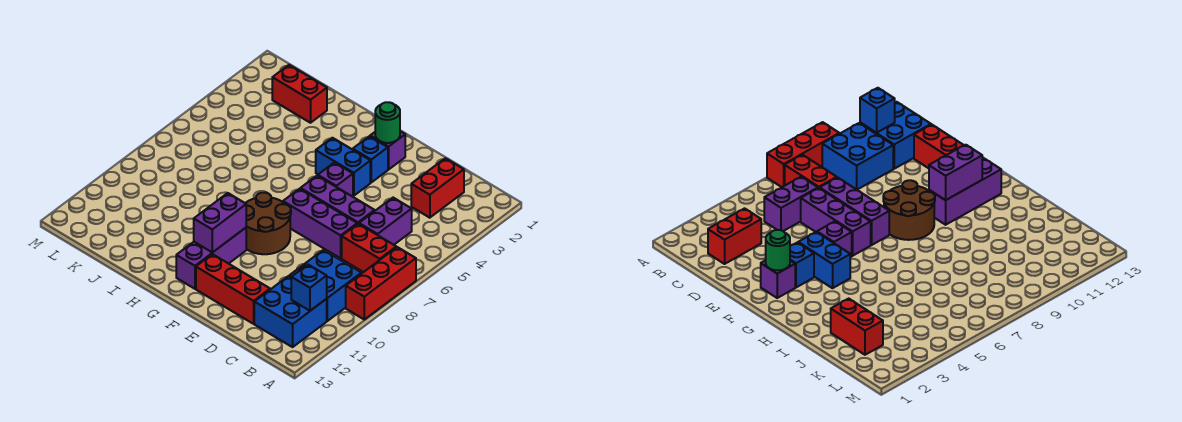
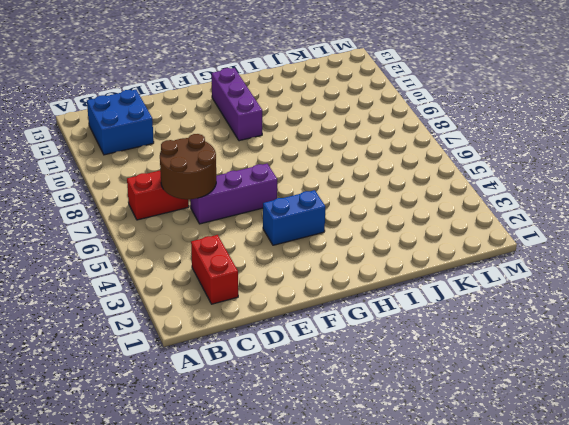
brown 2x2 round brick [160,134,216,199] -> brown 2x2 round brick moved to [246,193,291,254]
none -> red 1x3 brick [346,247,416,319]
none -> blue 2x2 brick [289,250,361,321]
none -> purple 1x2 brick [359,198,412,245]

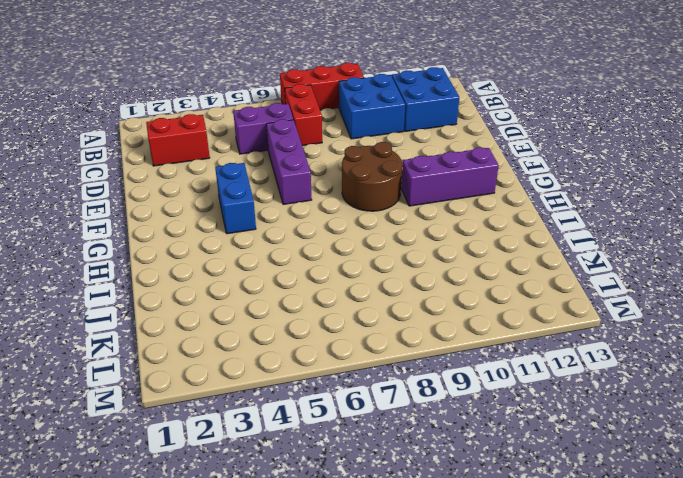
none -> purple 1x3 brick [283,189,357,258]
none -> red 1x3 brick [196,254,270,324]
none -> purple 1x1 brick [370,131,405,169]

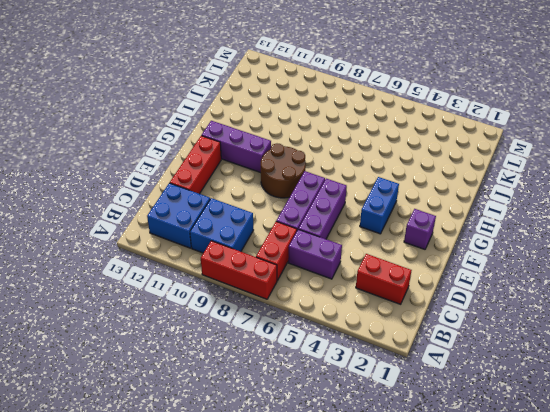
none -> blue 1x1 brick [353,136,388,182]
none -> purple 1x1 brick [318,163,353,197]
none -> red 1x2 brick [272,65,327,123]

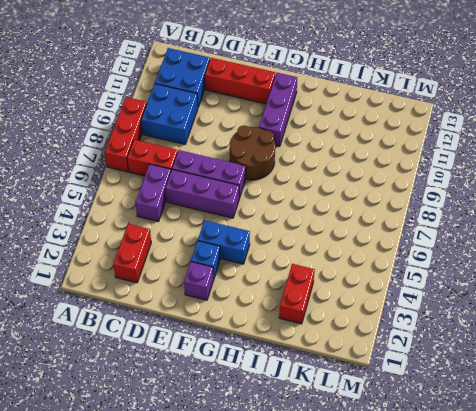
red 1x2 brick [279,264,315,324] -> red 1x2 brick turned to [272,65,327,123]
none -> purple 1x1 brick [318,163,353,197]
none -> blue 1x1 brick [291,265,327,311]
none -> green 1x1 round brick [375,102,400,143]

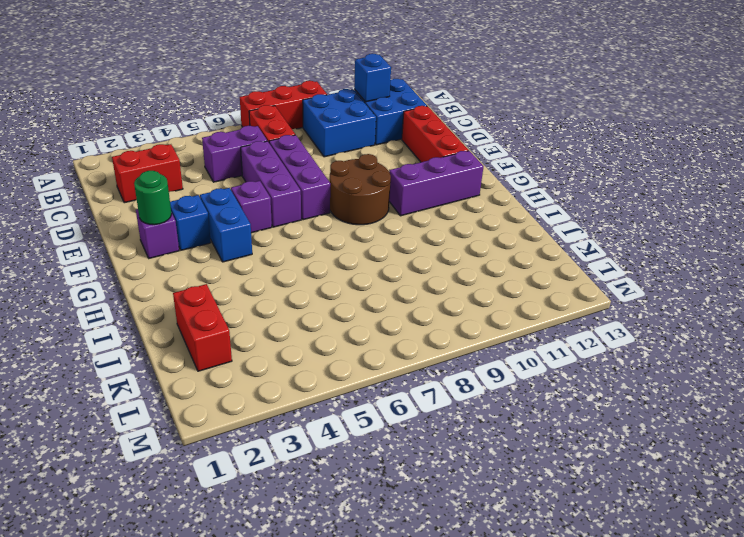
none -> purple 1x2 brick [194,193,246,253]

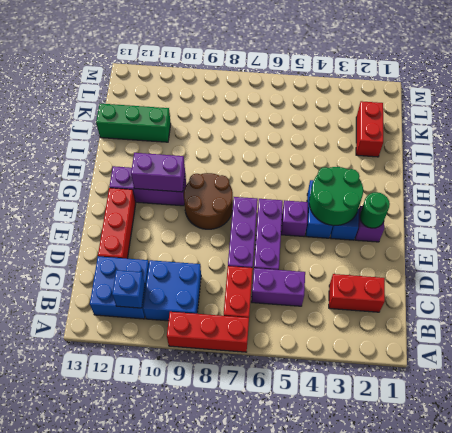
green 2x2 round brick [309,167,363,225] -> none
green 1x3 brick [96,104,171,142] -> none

■ ■ ■ ■ ■ ■ ■

**What this task involves**: Print the data above from its first line through the line that has "none -> red 1x2 brick [272,65,327,123]", exactly and with nothing else, omitting pictures.

**Problem solution**:
brown 2x2 round brick [160,134,216,199] -> brown 2x2 round brick moved to [246,193,291,254]
none -> red 1x3 brick [346,247,416,319]
none -> blue 2x2 brick [289,250,361,321]
none -> purple 1x2 brick [359,198,412,245]

none -> purple 1x3 brick [283,189,357,258]
none -> red 1x3 brick [196,254,270,324]
none -> purple 1x1 brick [370,131,405,169]

none -> blue 1x1 brick [353,136,388,182]
none -> purple 1x1 brick [318,163,353,197]
none -> red 1x2 brick [272,65,327,123]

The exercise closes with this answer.